» **WHAT YOU WILL DO**
Without changing a character, return the entries, but not the images they hold.

##########

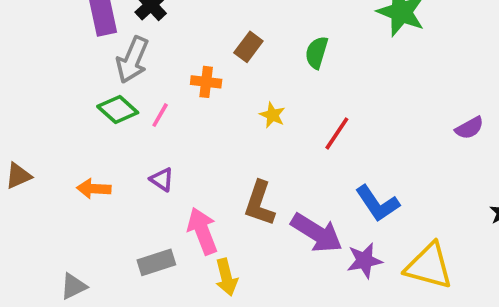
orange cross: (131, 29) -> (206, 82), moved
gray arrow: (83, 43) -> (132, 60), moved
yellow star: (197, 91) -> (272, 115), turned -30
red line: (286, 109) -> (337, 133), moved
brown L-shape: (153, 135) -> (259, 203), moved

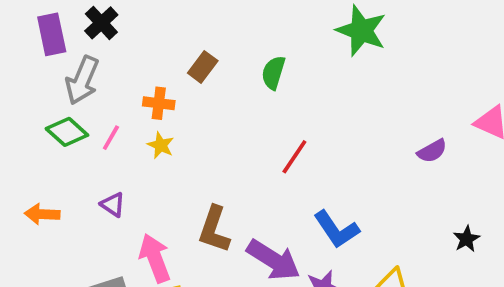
yellow star: (272, 115) -> (161, 145), moved

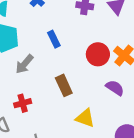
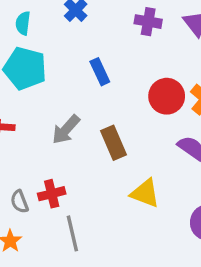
gray arrow: (24, 64) -> (66, 130), moved
red cross: (23, 103) -> (52, 194), moved

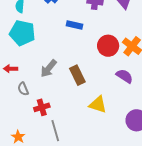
blue rectangle: (100, 72) -> (74, 25), moved, turned -49
gray semicircle: (19, 202) -> (23, 89), moved

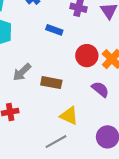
brown rectangle: (77, 75) -> (51, 83), turned -60
gray line: (55, 131) -> (56, 142), moved, turned 70

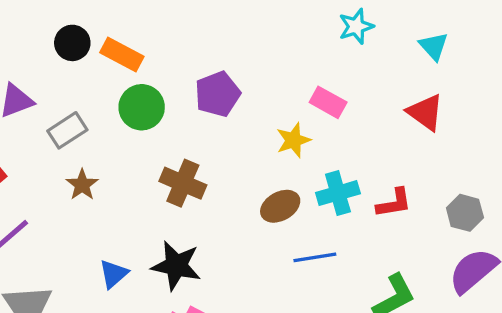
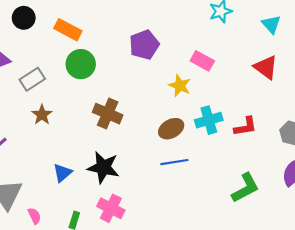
black circle: (72, 43) -> (24, 18), moved
purple pentagon: (218, 94) -> (144, 45), moved
yellow star: (293, 140) -> (180, 86), turned -30
blue line: (315, 257) -> (174, 162), moved

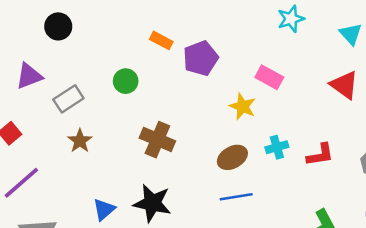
orange rectangle: (68, 30) -> (161, 40), moved, size x0.7
green circle: (81, 64) -> (126, 81), size x0.7
cyan cross: (209, 120) -> (277, 147), size x0.7

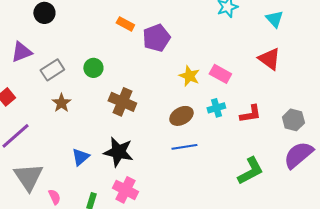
pink rectangle: (269, 77) -> (220, 74), moved
green circle: (126, 81) -> (93, 68), moved

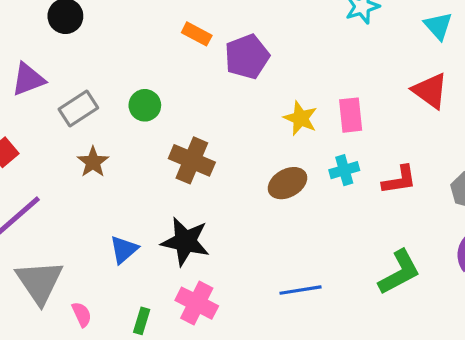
pink rectangle: (220, 74) -> (351, 115), turned 55
blue line: (184, 147) -> (300, 290), moved

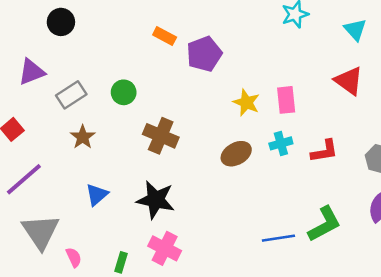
blue triangle: (124, 250) -> (97, 195), moved
blue line: (300, 290) -> (278, 238), moved

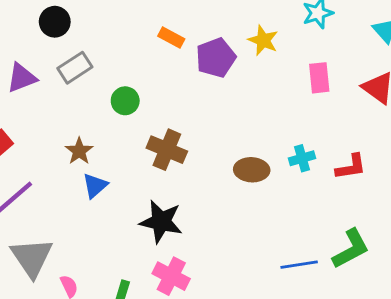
gray rectangle: (71, 95) -> (75, 68), moved
pink rectangle: (286, 100) -> (319, 78), moved
yellow star: (246, 103) -> (263, 40), moved
brown ellipse: (236, 154) -> (252, 170), turned 32
blue triangle: (97, 195) -> (95, 186), moved

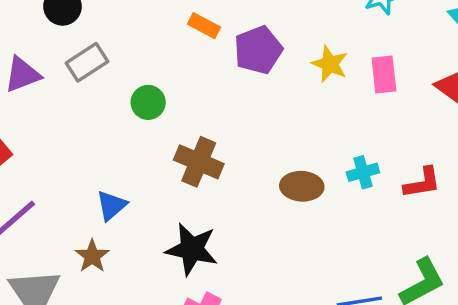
yellow star: (263, 40) -> (330, 64), moved
brown star: (79, 151) -> (92, 256), moved

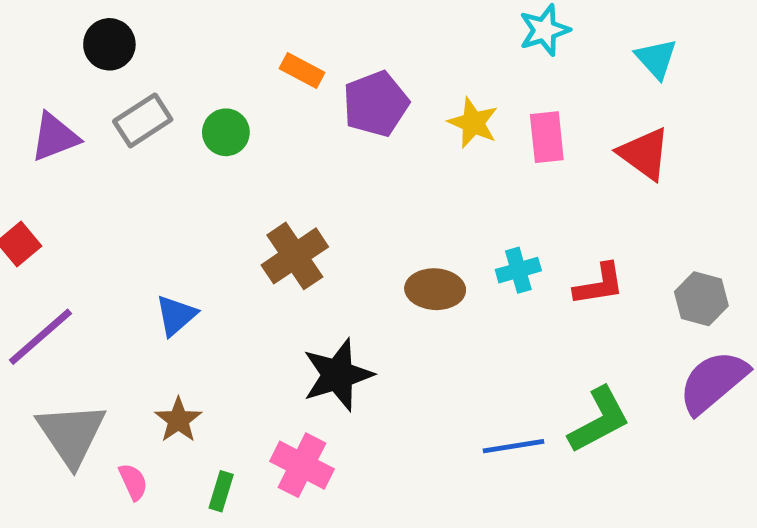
green circle: (148, 102) -> (226, 132), moved
brown cross: (199, 162) -> (295, 256), turned 33
black star: (192, 249) -> (338, 375), moved, turned -30
brown star: (92, 256) -> (178, 420), moved

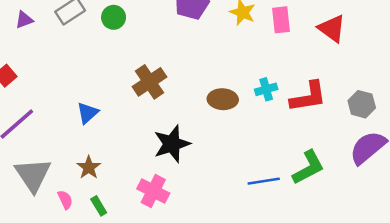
purple triangle: (55, 137) -> (24, 20), size x0.7
red L-shape: (599, 284) -> (308, 97), size x1.4
green rectangle: (221, 491) -> (99, 206), moved, turned -48

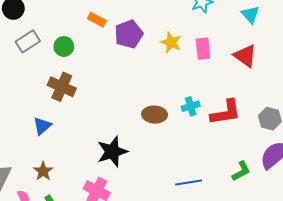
brown cross: (150, 82) -> (62, 87), moved, turned -32
green L-shape: (308, 167) -> (241, 171), moved, size x0.7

##########

» **SOLUTION TO THE PROBLEM**
orange cross: (131, 29) -> (206, 82), moved
gray arrow: (83, 43) -> (132, 60), moved
yellow star: (197, 91) -> (272, 115), turned -30
red line: (286, 109) -> (337, 133), moved
brown L-shape: (153, 135) -> (259, 203), moved

yellow star: (272, 115) -> (161, 145), moved

gray arrow: (24, 64) -> (66, 130), moved
red cross: (23, 103) -> (52, 194), moved

blue rectangle: (100, 72) -> (74, 25), moved, turned -49
gray semicircle: (19, 202) -> (23, 89), moved

brown rectangle: (77, 75) -> (51, 83), turned -60
gray line: (55, 131) -> (56, 142), moved, turned 70

black circle: (72, 43) -> (24, 18), moved
purple pentagon: (218, 94) -> (144, 45), moved
yellow star: (293, 140) -> (180, 86), turned -30
blue line: (315, 257) -> (174, 162), moved

orange rectangle: (68, 30) -> (161, 40), moved, size x0.7
green circle: (81, 64) -> (126, 81), size x0.7
cyan cross: (209, 120) -> (277, 147), size x0.7

pink rectangle: (269, 77) -> (220, 74), moved
green circle: (126, 81) -> (93, 68), moved

pink rectangle: (220, 74) -> (351, 115), turned 55
blue line: (184, 147) -> (300, 290), moved

blue triangle: (124, 250) -> (97, 195), moved
blue line: (300, 290) -> (278, 238), moved

gray rectangle: (71, 95) -> (75, 68), moved
pink rectangle: (286, 100) -> (319, 78), moved
yellow star: (246, 103) -> (263, 40), moved
brown ellipse: (236, 154) -> (252, 170), turned 32
blue triangle: (97, 195) -> (95, 186), moved

yellow star: (263, 40) -> (330, 64), moved
brown star: (79, 151) -> (92, 256), moved

green circle: (148, 102) -> (226, 132), moved
brown cross: (199, 162) -> (295, 256), turned 33
black star: (192, 249) -> (338, 375), moved, turned -30
brown star: (92, 256) -> (178, 420), moved

purple triangle: (55, 137) -> (24, 20), size x0.7
red L-shape: (599, 284) -> (308, 97), size x1.4
green rectangle: (221, 491) -> (99, 206), moved, turned -48

brown cross: (150, 82) -> (62, 87), moved, turned -32
green L-shape: (308, 167) -> (241, 171), moved, size x0.7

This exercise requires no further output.